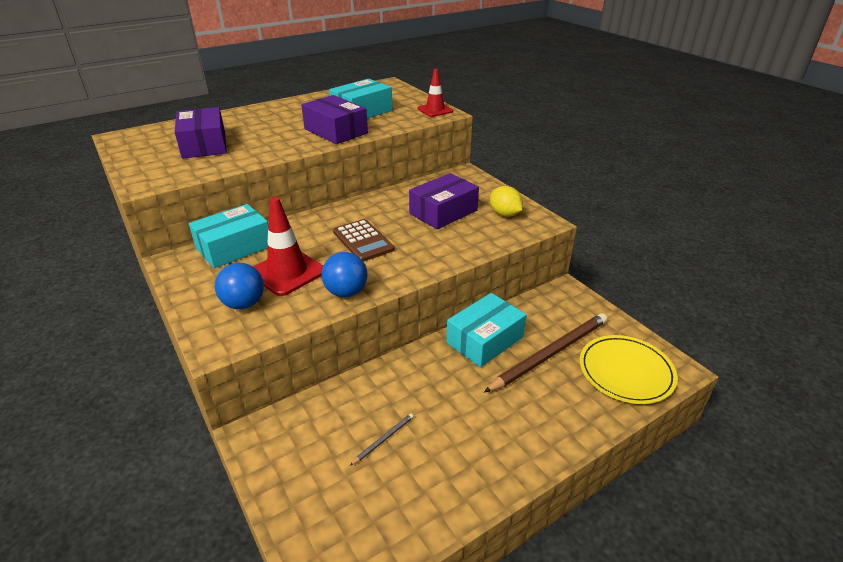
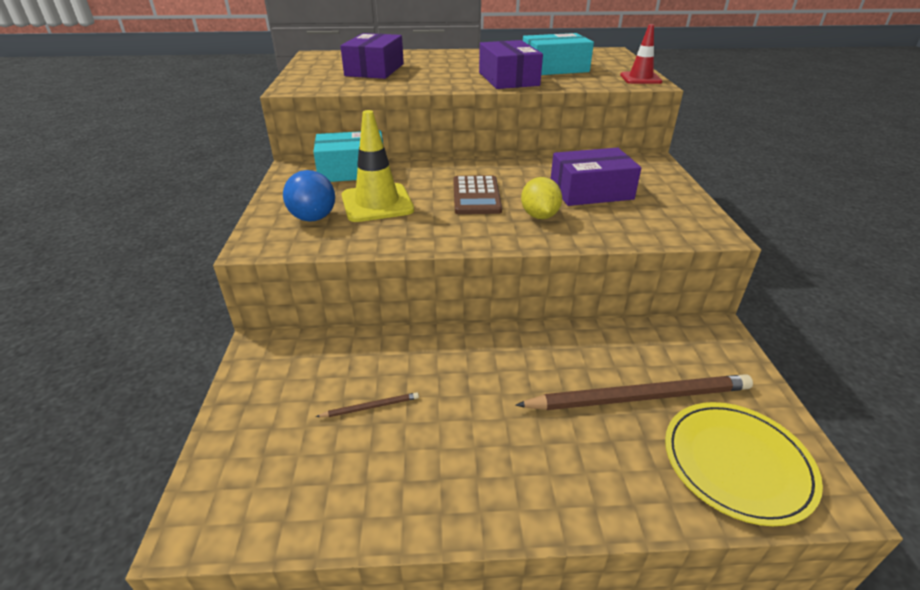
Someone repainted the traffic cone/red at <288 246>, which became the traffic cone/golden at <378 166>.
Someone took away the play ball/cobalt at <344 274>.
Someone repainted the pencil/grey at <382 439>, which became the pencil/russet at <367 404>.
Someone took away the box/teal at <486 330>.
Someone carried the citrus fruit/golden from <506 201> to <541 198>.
───
What is wanted is an exact repetition of the lines from the one with "Someone took away the box/teal at <486 330>." through the last line of the material above, both ends included.

Someone took away the box/teal at <486 330>.
Someone carried the citrus fruit/golden from <506 201> to <541 198>.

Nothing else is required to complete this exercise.